Difference listings
——————————
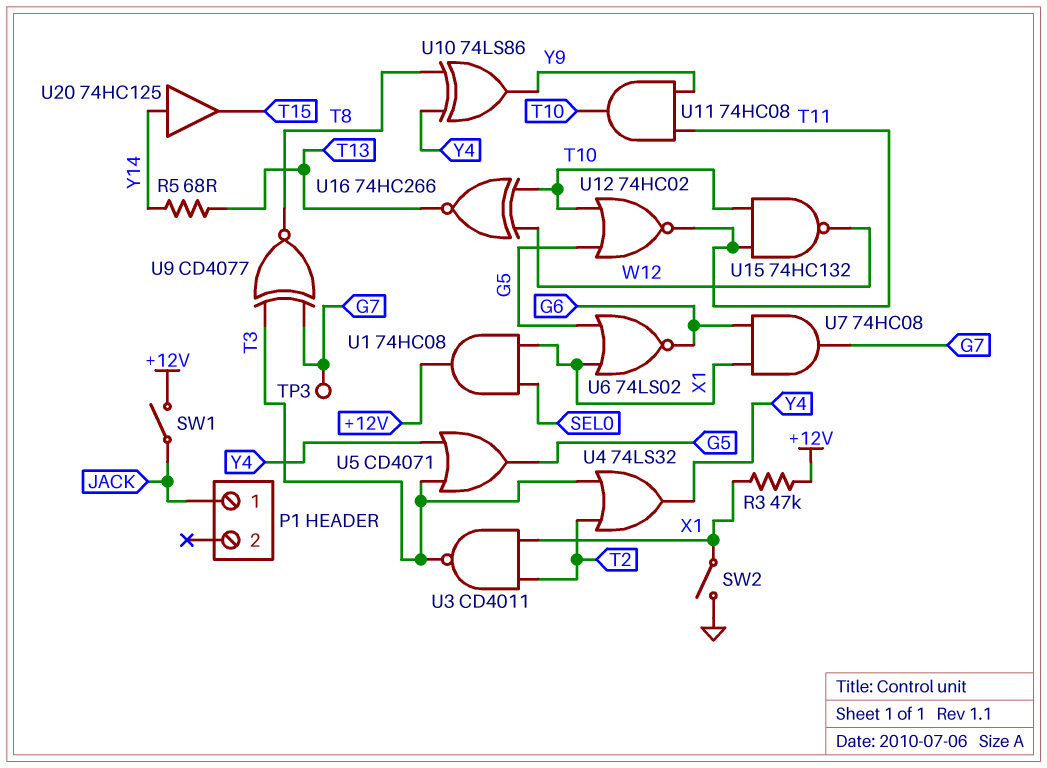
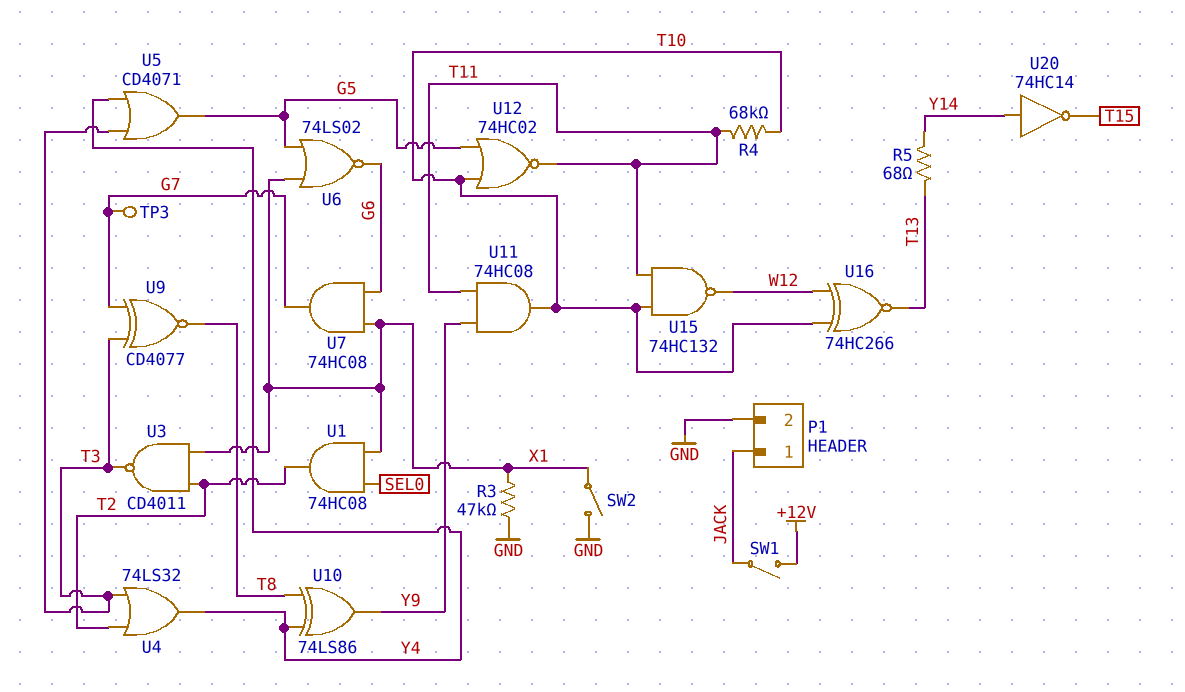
P1 pin 2: none -> GND
R3: 47k (+12V, X1) -> 47k (GND, X1)
R4: none -> 68k (T10, T11)
U1: AND 74HC08 (in SEL0, in X1, out +12V) -> AND 74HC08 (in SEL0, in X1, out T2)
U20: buffer 74HC125 (in Y14, out T15) -> NOT 74HC14 (in Y14, out T15)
——————————
Goal of the exercise:
What is needed is an exact copy of all the records, minus any pictures.

Result for this task:
P1 pin 2: none -> GND
R3: 47k (+12V, X1) -> 47k (GND, X1)
R4: none -> 68k (T10, T11)
U1: AND 74HC08 (in SEL0, in X1, out +12V) -> AND 74HC08 (in SEL0, in X1, out T2)
U20: buffer 74HC125 (in Y14, out T15) -> NOT 74HC14 (in Y14, out T15)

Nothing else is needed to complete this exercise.